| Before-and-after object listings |

++++++++++++++++++++

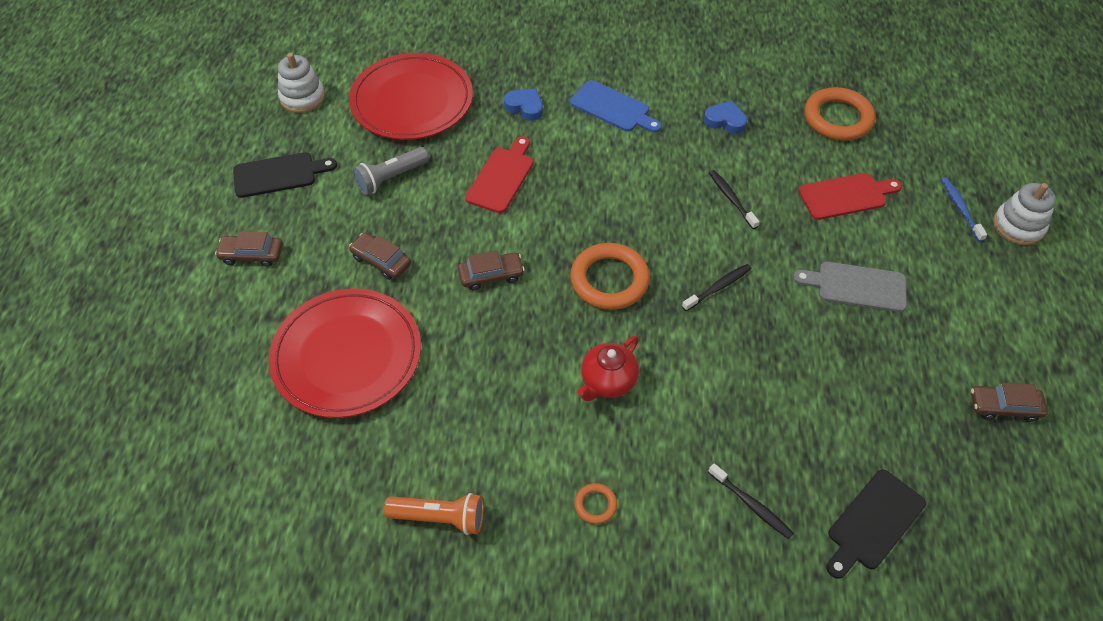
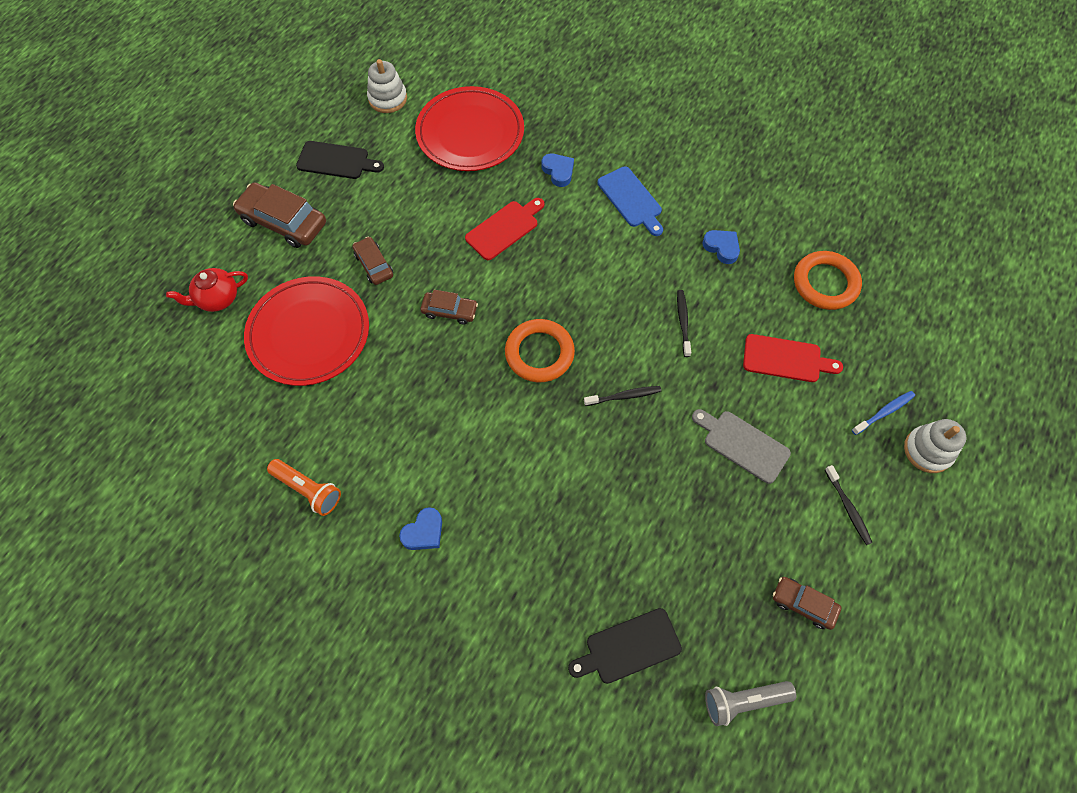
camera: 25 degrees right, 10 degrees up
(252, 255) = (283, 222): brown car -> brown car, size x1.74
(390, 178) = (418, 196): grey flashlight -> grey flashlight (743, 701)
(595, 505) = (424, 532): orange ring -> blue heart
(607, 382) = (489, 438): red teapot -> red teapot (217, 299)
(751, 505) = (541, 587): black toothbrush -> black toothbrush (848, 508)
(960, 208) = (884, 412): blue toothbrush -> blue toothbrush turned 45 degrees clockwise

++++++++++++++++++++

| ASSIGNMENT |
Match on "toothbrush": copy every line in the records that has it.

| REPLY |
(751, 505) = (541, 587): black toothbrush -> black toothbrush (848, 508)
(960, 208) = (884, 412): blue toothbrush -> blue toothbrush turned 45 degrees clockwise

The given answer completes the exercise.